PROVIDED DATA -
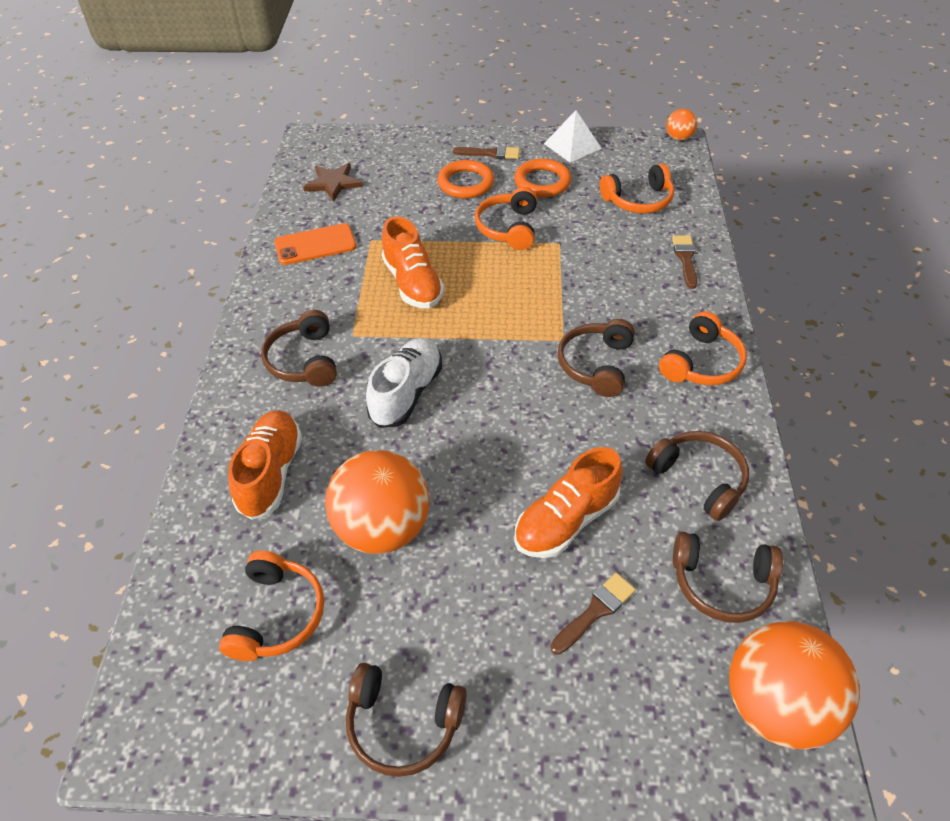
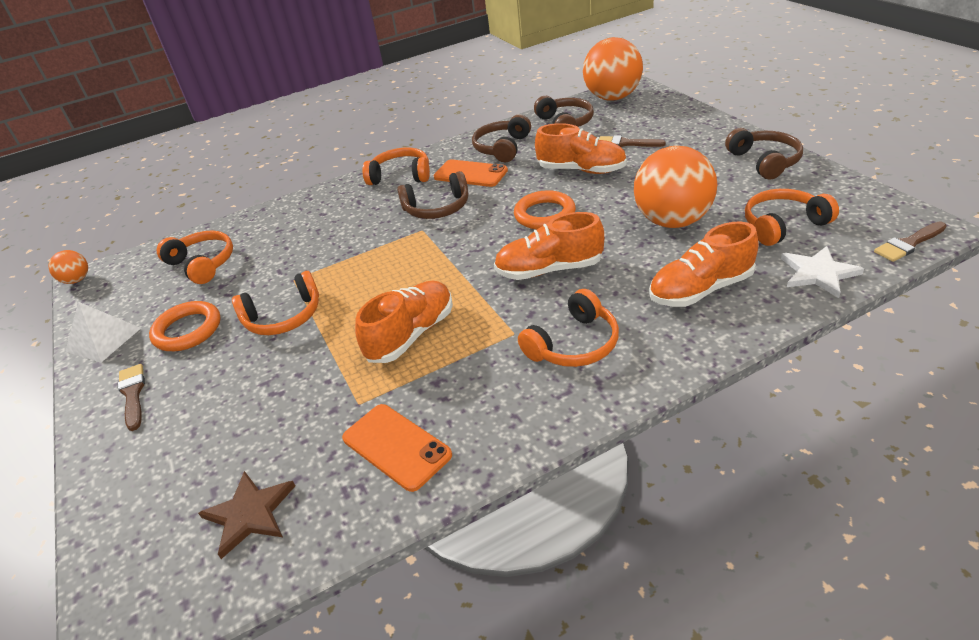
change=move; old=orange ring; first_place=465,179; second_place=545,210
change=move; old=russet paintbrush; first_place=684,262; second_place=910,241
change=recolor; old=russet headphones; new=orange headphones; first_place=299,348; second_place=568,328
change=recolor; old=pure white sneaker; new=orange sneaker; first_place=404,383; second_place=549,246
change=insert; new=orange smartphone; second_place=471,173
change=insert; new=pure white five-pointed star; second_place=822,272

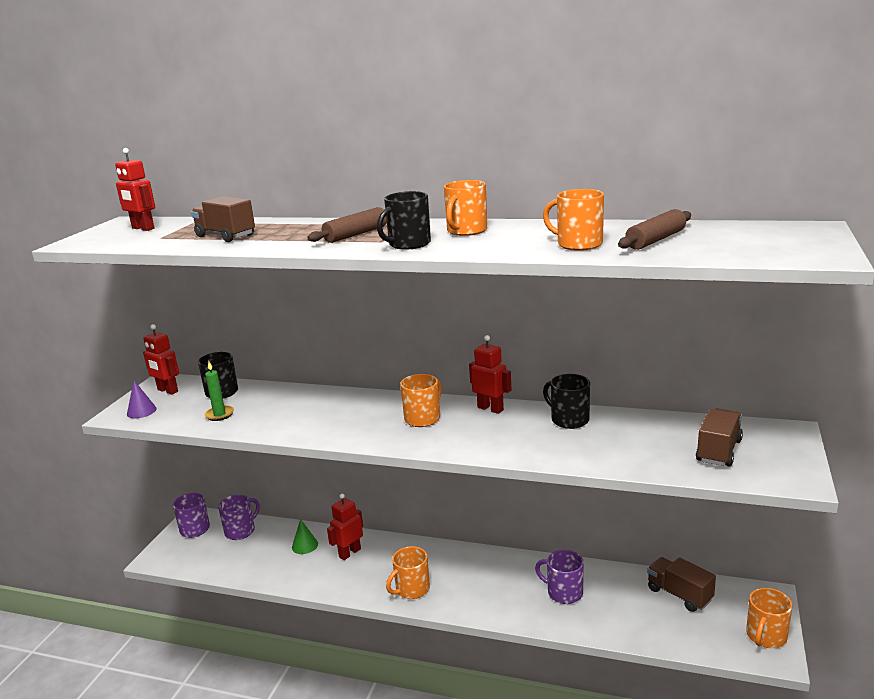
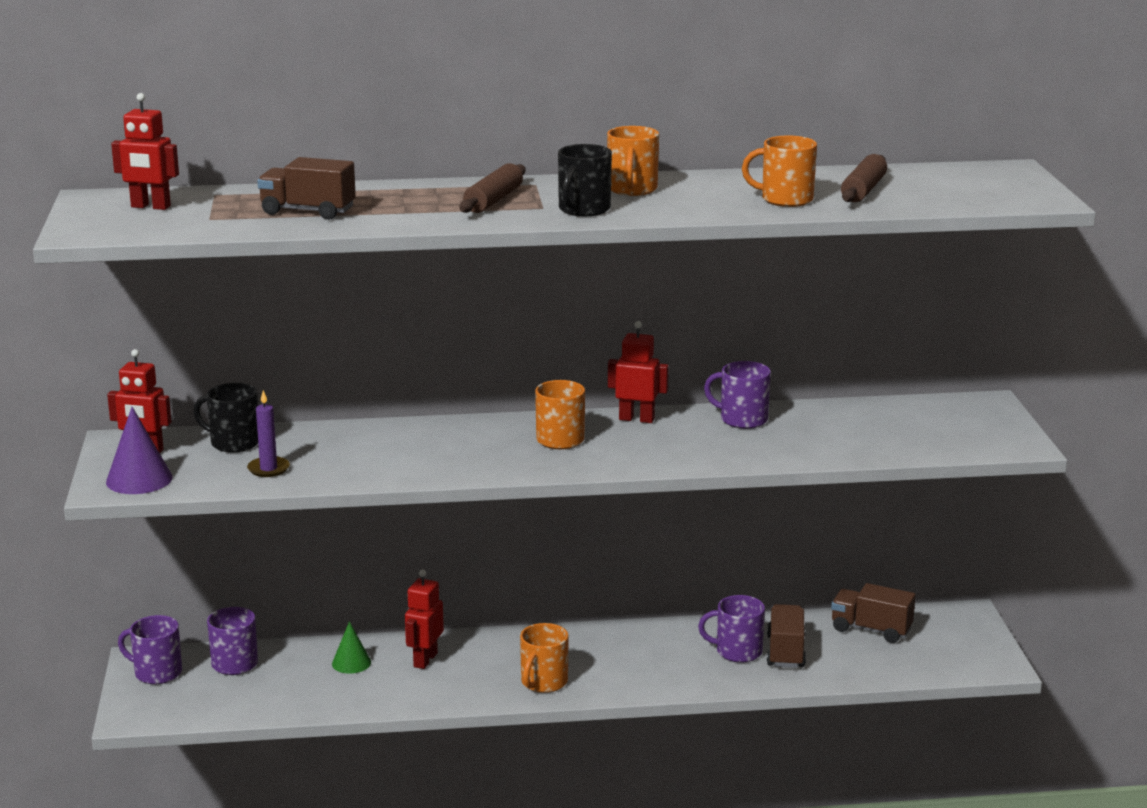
change=recolor; old=green pillar candle; new=purple pillar candle; first_place=219,391; second_place=268,433
change=recolor; old=black tea mug; new=purple tea mug; first_place=566,401; second_place=737,395
change=resize; old=purple cone; first_place=142,399; second_place=139,450; factor=1.52
change=move; old=russet truck; first_place=719,437; second_place=786,636
change=delete; old=orange tea mug; first_place=769,618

WORK INSTRUCTIONS - Output every entry exactly. Pictures stay out.

TASK SOLUTION -
change=move; old=orange ring; first_place=465,179; second_place=545,210
change=move; old=russet paintbrush; first_place=684,262; second_place=910,241
change=recolor; old=russet headphones; new=orange headphones; first_place=299,348; second_place=568,328
change=recolor; old=pure white sneaker; new=orange sneaker; first_place=404,383; second_place=549,246
change=insert; new=orange smartphone; second_place=471,173
change=insert; new=pure white five-pointed star; second_place=822,272

change=recolor; old=green pillar candle; new=purple pillar candle; first_place=219,391; second_place=268,433
change=recolor; old=black tea mug; new=purple tea mug; first_place=566,401; second_place=737,395
change=resize; old=purple cone; first_place=142,399; second_place=139,450; factor=1.52
change=move; old=russet truck; first_place=719,437; second_place=786,636
change=delete; old=orange tea mug; first_place=769,618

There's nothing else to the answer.